TASK GOAL » Retype, word for word, each line between the lines holding "violet solid cylinder <365" and "dark brown claw hammer <642", inclusive, and leave the rest of the data alone.

··· DATASET RECORDS ···

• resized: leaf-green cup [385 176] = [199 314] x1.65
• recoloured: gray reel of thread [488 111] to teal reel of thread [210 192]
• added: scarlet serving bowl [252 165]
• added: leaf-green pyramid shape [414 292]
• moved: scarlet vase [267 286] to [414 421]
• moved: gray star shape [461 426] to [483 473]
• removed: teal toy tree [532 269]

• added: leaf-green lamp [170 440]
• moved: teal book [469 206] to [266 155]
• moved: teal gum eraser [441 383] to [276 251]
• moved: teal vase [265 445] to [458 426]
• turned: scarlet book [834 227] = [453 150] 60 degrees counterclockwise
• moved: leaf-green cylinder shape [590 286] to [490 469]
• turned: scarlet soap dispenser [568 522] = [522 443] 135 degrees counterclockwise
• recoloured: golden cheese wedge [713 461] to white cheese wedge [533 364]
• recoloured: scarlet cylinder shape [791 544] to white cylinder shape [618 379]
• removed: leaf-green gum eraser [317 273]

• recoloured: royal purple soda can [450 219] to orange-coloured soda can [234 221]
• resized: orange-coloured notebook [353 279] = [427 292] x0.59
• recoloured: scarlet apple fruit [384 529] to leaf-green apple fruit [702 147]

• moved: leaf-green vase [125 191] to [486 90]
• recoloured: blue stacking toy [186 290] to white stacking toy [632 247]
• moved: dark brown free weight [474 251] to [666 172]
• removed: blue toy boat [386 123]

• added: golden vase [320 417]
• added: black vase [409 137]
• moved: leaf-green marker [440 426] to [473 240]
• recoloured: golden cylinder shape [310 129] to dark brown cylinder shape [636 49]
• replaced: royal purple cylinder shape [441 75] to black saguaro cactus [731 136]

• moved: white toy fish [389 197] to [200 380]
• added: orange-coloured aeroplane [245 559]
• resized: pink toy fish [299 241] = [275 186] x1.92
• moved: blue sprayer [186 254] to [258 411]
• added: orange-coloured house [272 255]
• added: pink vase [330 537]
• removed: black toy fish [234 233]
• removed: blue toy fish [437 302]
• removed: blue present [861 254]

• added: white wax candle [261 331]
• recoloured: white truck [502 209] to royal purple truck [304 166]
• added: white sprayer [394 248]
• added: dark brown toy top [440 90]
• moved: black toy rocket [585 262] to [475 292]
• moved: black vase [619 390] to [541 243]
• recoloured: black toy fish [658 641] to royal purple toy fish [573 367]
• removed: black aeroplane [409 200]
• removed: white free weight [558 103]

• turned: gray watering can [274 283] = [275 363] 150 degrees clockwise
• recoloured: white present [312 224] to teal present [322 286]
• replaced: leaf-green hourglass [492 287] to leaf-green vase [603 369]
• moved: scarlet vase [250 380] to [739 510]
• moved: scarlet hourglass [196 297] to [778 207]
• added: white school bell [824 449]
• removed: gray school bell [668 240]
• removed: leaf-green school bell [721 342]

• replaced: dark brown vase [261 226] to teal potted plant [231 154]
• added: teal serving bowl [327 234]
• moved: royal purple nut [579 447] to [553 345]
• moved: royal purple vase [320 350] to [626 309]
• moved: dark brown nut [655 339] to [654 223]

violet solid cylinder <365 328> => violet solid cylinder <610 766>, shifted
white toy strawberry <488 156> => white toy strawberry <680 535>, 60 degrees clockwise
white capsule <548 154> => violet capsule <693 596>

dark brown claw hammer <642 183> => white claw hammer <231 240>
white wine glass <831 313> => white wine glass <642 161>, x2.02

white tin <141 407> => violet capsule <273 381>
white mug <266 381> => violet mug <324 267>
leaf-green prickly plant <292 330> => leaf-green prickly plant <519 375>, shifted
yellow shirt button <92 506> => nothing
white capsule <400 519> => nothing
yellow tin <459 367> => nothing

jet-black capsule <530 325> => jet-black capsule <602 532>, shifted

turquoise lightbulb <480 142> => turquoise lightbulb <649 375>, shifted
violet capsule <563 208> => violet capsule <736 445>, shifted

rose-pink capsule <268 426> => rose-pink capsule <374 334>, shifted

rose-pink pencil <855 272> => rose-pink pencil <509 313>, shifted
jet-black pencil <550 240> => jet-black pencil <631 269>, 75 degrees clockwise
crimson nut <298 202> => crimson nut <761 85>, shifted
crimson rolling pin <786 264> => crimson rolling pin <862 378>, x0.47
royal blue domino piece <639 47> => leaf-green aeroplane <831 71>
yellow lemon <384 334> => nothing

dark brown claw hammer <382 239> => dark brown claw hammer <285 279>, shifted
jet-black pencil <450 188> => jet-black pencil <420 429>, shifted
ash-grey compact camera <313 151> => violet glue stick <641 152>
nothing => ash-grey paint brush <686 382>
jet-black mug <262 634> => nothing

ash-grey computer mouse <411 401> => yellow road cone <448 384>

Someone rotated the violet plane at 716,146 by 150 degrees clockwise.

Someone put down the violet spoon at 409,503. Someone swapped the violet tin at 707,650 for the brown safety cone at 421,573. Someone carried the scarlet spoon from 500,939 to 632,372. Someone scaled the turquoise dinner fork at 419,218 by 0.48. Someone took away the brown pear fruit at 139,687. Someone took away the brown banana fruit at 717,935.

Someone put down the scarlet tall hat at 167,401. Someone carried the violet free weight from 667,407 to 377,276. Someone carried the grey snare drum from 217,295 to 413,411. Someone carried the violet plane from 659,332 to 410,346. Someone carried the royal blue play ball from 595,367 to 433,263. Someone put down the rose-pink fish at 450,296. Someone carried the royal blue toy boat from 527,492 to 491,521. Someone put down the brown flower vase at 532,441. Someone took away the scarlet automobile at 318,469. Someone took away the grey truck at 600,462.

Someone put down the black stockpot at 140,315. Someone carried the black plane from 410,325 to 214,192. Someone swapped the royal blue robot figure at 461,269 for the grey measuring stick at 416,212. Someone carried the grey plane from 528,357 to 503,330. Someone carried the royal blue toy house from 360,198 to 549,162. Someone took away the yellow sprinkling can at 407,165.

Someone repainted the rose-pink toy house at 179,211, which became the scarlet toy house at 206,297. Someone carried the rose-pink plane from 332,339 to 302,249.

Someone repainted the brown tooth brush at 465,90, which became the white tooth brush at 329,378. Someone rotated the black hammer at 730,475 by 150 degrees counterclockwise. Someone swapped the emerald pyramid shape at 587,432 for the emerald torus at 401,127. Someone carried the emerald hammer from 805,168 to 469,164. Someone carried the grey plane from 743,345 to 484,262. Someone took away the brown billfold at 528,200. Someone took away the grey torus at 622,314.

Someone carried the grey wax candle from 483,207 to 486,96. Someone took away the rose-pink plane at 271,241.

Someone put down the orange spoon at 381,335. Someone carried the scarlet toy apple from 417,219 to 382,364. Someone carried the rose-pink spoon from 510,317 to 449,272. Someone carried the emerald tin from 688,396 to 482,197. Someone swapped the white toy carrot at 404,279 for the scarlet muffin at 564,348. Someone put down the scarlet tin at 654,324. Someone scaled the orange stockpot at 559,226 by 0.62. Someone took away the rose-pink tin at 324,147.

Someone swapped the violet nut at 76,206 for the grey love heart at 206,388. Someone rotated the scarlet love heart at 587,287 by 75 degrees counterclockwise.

···

THE ANSWER »
violet solid cylinder <365 328> => violet solid cylinder <610 766>, shifted
white toy strawberry <488 156> => white toy strawberry <680 535>, 60 degrees clockwise
white capsule <548 154> => violet capsule <693 596>

dark brown claw hammer <642 183> => white claw hammer <231 240>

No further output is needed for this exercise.